[Records contained in a dataset]

——

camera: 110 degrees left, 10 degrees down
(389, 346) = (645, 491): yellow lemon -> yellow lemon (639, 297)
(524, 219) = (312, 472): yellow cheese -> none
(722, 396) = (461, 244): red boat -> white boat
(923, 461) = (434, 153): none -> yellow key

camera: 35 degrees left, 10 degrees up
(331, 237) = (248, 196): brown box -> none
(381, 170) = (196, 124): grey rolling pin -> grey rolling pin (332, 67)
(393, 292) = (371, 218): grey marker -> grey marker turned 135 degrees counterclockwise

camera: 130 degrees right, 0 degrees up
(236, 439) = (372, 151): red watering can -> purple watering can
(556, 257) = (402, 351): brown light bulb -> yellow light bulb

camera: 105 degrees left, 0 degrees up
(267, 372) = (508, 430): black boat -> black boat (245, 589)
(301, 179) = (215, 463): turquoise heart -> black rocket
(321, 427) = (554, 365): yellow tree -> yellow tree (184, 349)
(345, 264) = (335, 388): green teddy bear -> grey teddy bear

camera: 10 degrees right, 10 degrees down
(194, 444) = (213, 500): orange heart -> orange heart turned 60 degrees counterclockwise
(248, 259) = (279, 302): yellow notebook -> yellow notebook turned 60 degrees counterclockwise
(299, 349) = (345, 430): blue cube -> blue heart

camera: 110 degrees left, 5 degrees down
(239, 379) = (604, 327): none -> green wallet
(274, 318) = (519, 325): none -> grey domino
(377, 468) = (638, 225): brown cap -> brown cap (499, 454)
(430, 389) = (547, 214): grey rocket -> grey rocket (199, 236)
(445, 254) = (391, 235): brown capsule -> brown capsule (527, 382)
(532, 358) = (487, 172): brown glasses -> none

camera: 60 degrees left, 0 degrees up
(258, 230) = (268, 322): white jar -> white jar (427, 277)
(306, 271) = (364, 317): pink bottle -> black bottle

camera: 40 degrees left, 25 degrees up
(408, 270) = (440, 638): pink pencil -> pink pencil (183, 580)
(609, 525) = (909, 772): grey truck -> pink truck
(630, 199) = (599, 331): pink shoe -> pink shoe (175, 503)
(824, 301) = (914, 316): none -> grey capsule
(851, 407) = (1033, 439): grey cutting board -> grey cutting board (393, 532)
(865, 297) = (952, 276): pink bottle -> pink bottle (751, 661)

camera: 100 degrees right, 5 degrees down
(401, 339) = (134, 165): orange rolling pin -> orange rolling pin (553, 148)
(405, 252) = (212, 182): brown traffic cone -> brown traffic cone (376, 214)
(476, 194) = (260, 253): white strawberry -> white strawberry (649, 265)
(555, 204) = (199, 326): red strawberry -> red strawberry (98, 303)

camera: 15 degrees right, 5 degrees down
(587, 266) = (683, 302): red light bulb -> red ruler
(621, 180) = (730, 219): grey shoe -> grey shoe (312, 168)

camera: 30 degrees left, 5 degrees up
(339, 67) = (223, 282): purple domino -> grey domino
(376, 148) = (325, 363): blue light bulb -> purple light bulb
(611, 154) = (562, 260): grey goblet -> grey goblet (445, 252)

——

What you will do:
Only the lines from the one containing "(401, 339) = (134, 165): orange" through the final line of the records above should be printed, exactly as they stand.

Answer to this task:
(401, 339) = (134, 165): orange rolling pin -> orange rolling pin (553, 148)
(405, 252) = (212, 182): brown traffic cone -> brown traffic cone (376, 214)
(476, 194) = (260, 253): white strawberry -> white strawberry (649, 265)
(555, 204) = (199, 326): red strawberry -> red strawberry (98, 303)

camera: 15 degrees right, 5 degrees down
(587, 266) = (683, 302): red light bulb -> red ruler
(621, 180) = (730, 219): grey shoe -> grey shoe (312, 168)

camera: 30 degrees left, 5 degrees up
(339, 67) = (223, 282): purple domino -> grey domino
(376, 148) = (325, 363): blue light bulb -> purple light bulb
(611, 154) = (562, 260): grey goblet -> grey goblet (445, 252)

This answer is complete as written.